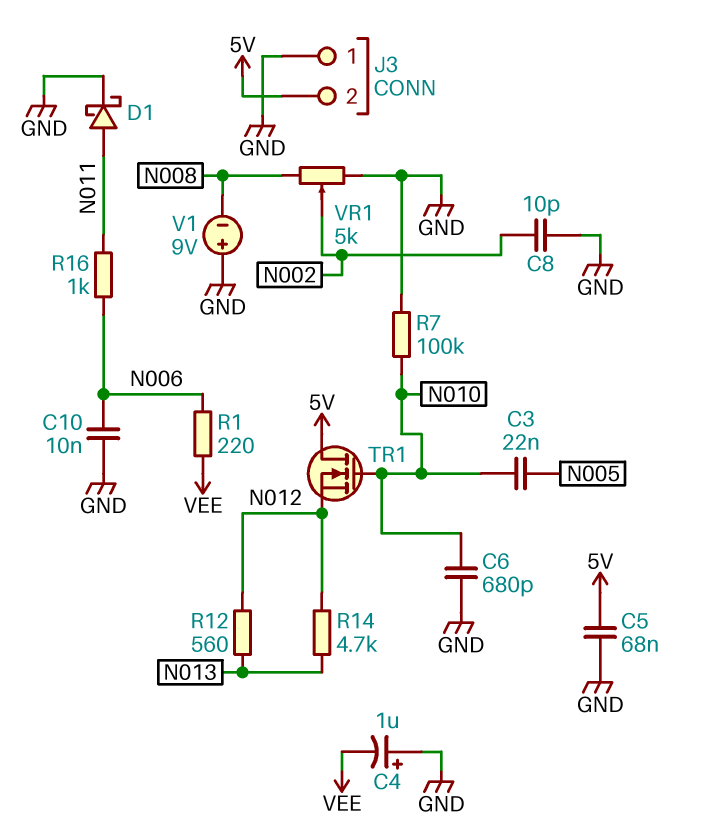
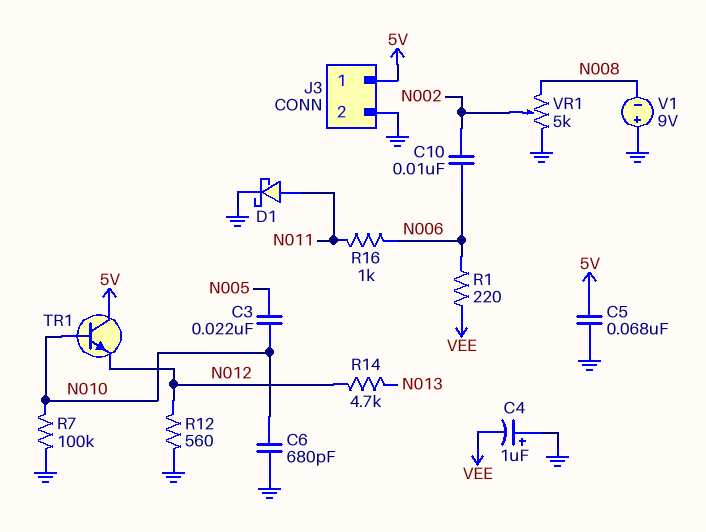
C8: 10pF (GND, N002) -> none
C10: 10nF (GND, N006) -> 10nF (N002, N006)
J3 pin 1: GND -> 5V
J3 pin 2: 5V -> GND
R12: 560 (N012, N013) -> 560 (GND, N012)
TR1: NMOS (G N010, D 5V, S N012) -> NPN (B N010, C 5V, E N012)

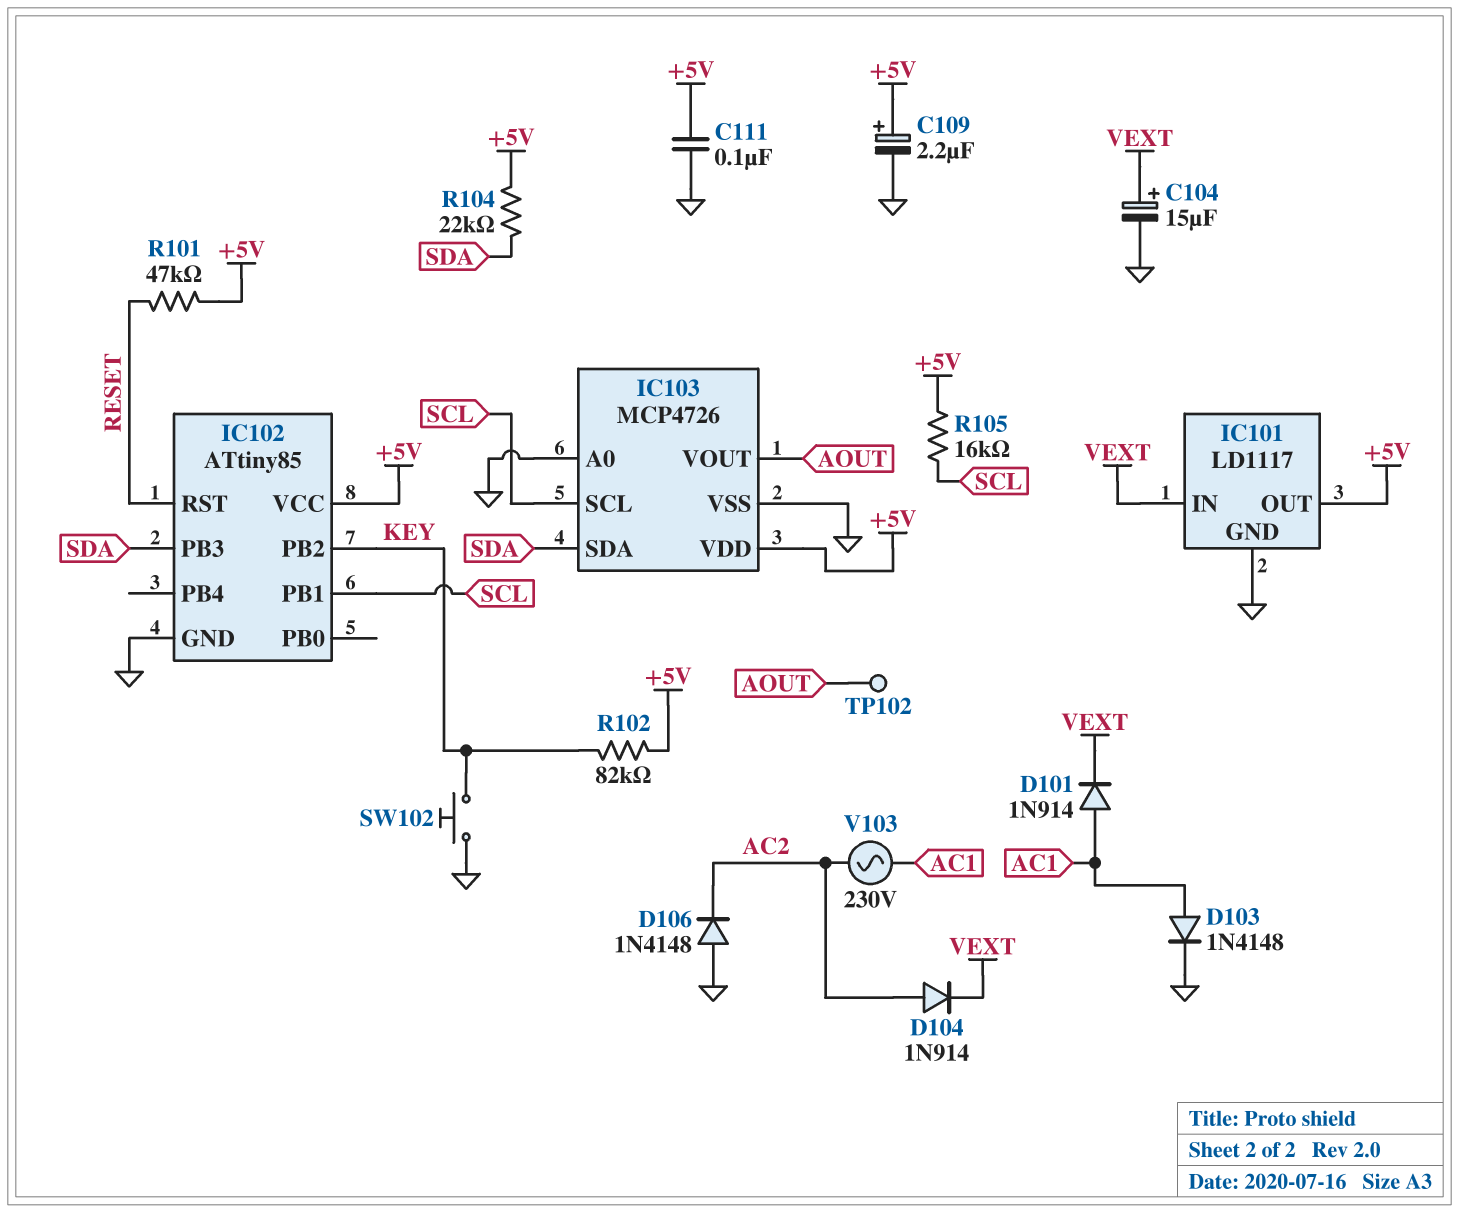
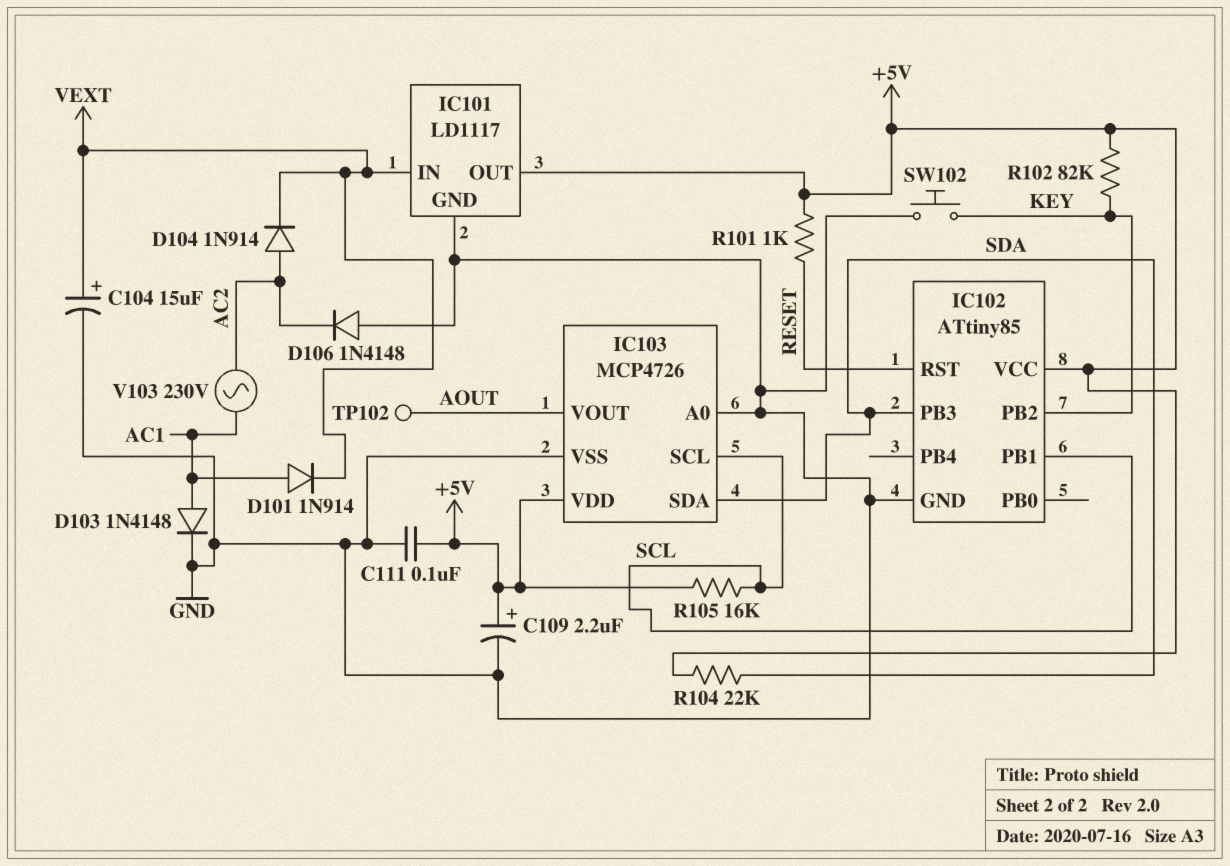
R101: 47k (+5V, RESET) -> 1k (+5V, RESET)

++++

• [What you will do]
Would you transcribe, exactly and only, the lines from the one that contains "R12: 560 (N012, N013) -> 560 (GND, N012)" through the last line of the data above, without any pictures?

• [Solution]
R12: 560 (N012, N013) -> 560 (GND, N012)
TR1: NMOS (G N010, D 5V, S N012) -> NPN (B N010, C 5V, E N012)

R101: 47k (+5V, RESET) -> 1k (+5V, RESET)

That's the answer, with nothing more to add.